==== Input data ====

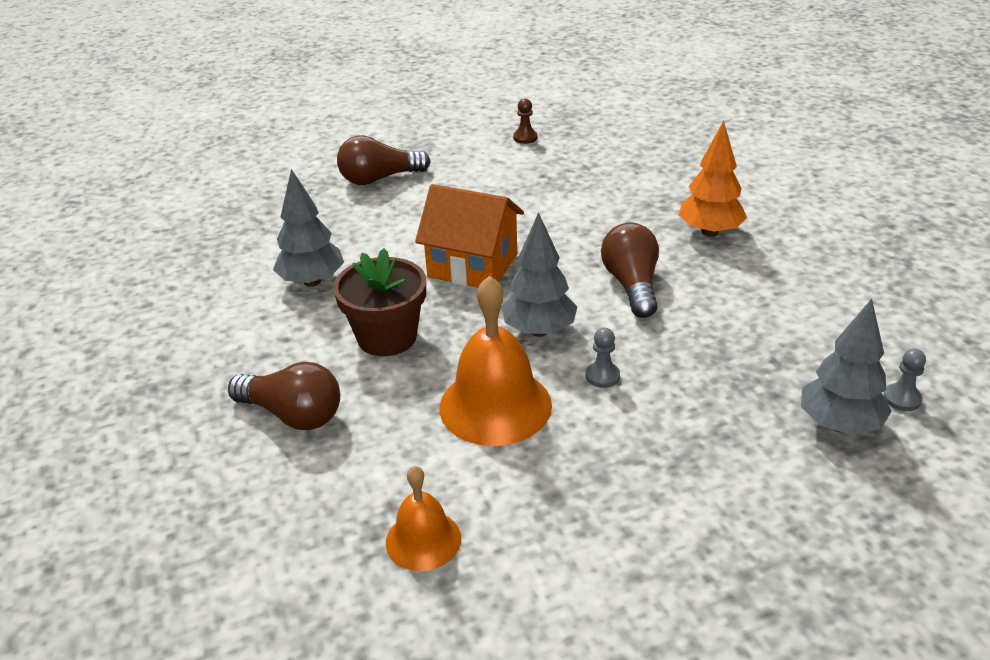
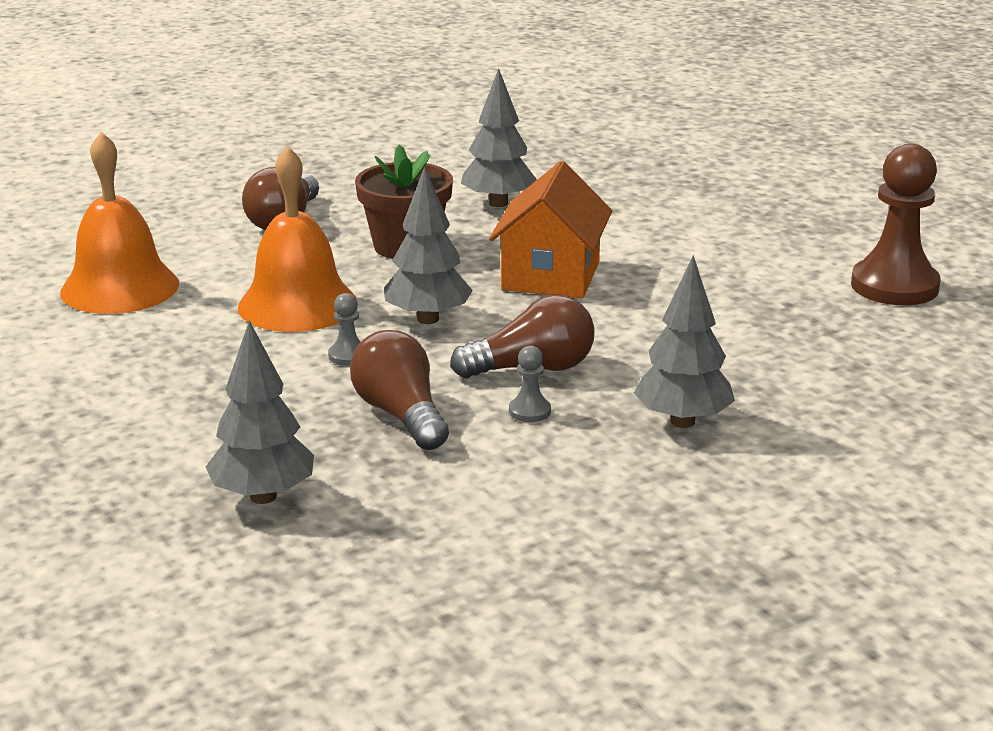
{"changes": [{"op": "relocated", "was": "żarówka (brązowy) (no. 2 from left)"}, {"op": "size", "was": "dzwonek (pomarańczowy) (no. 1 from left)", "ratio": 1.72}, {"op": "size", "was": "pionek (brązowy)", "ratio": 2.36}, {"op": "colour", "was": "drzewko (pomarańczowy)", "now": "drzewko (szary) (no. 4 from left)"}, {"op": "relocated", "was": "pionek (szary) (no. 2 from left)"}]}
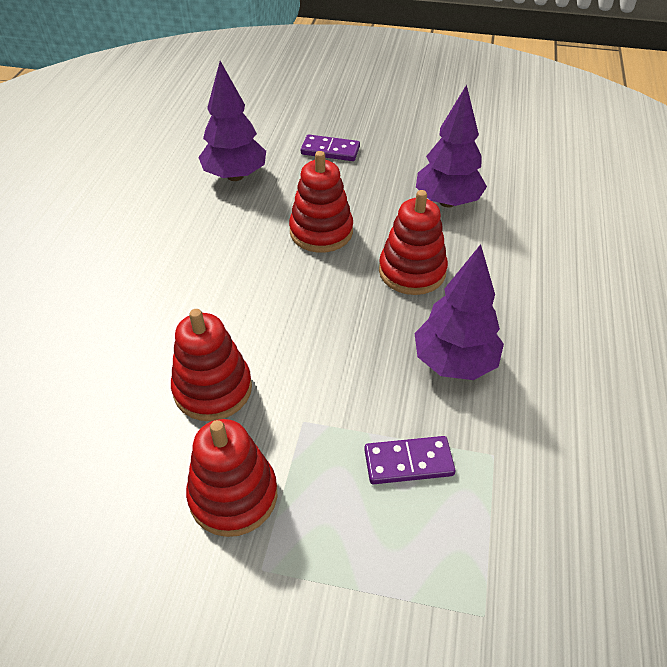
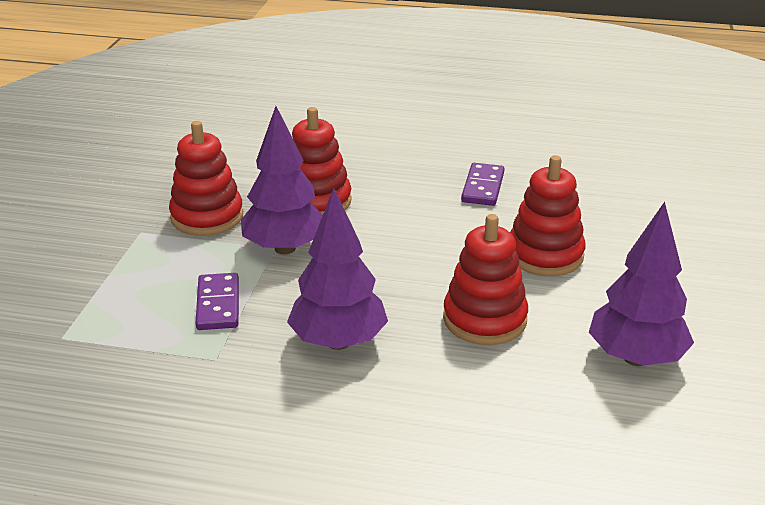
{"changes": [{"op": "relocated", "was": "drzewko (fioletowy) (no. 1 from left)"}, {"op": "relocated", "was": "kostka domina (fioletowy) (no. 1 from left in the first image)", "now": "kostka domina (fioletowy) (no. 2 from left)"}]}
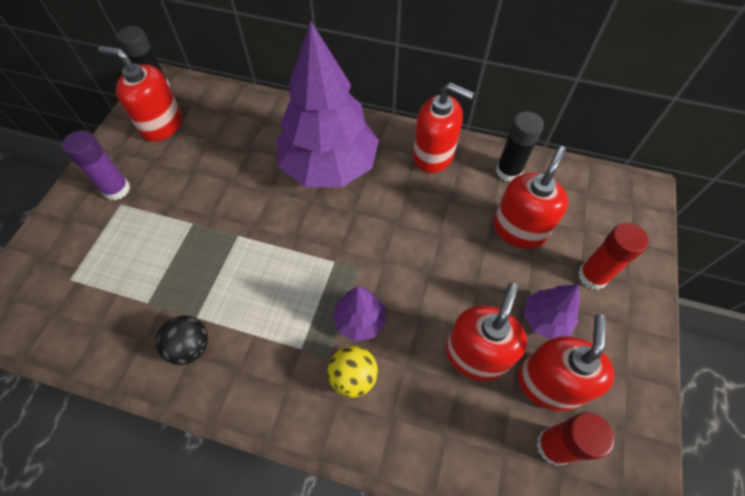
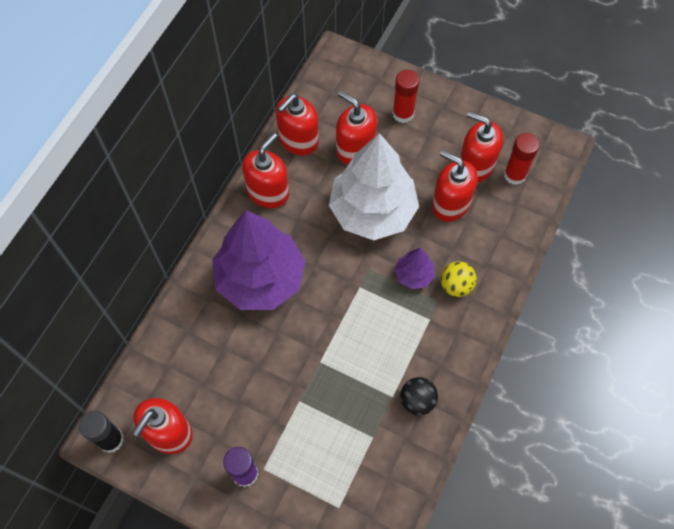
{"changes": [{"op": "exchanged", "was": "klej w sztyfcie (czarny) (no. 2 from left)", "now": "dozownik mydła (czerwony) (no. 3 from left)"}, {"op": "missing", "was": "drzewko (fioletowy) (no. 3 from left)"}, {"op": "appeared", "now": "drzewko (biały)"}]}
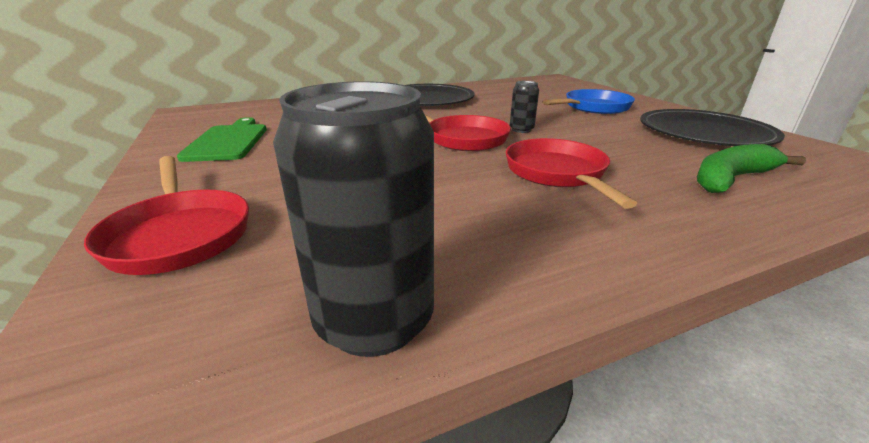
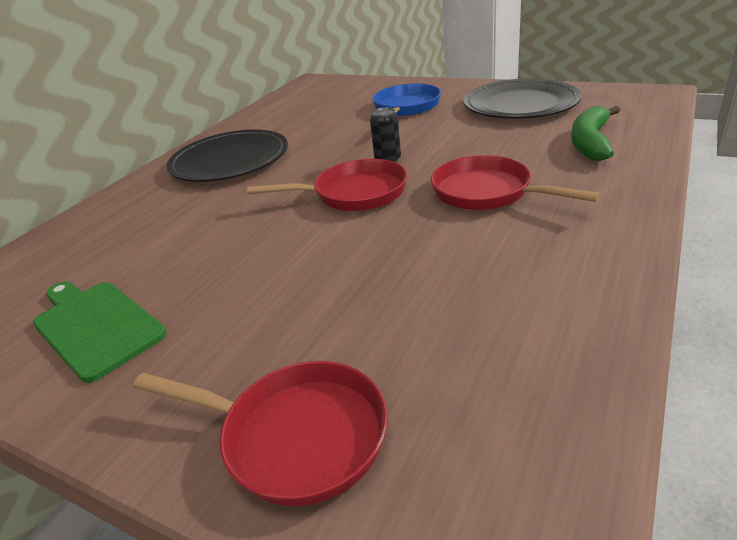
{"changes": [{"op": "missing", "was": "puszka (czarny) (no. 1 from left)"}]}
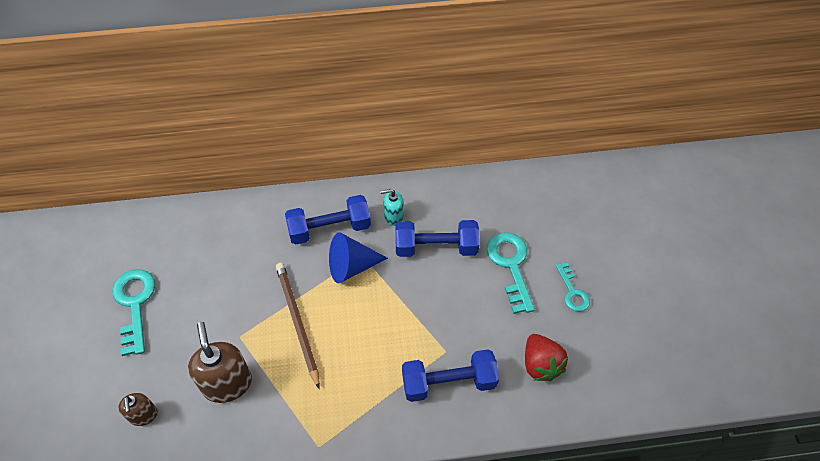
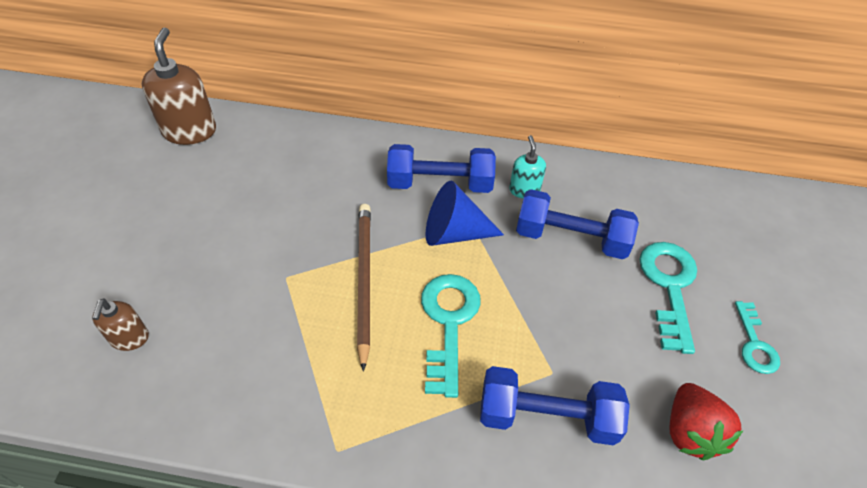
{"changes": [{"op": "relocated", "was": "klucz (turkusowy) (no. 1 from left)"}, {"op": "relocated", "was": "dozownik mydła (brązowy) (no. 2 from left)"}, {"op": "spun", "was": "dozownik mydła (turkusowy)", "clockwise": 75}]}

====

_What you should do:_ How many lines in the listing above contain "missing"? Give only the number.

_Reply to the exercise:_ 2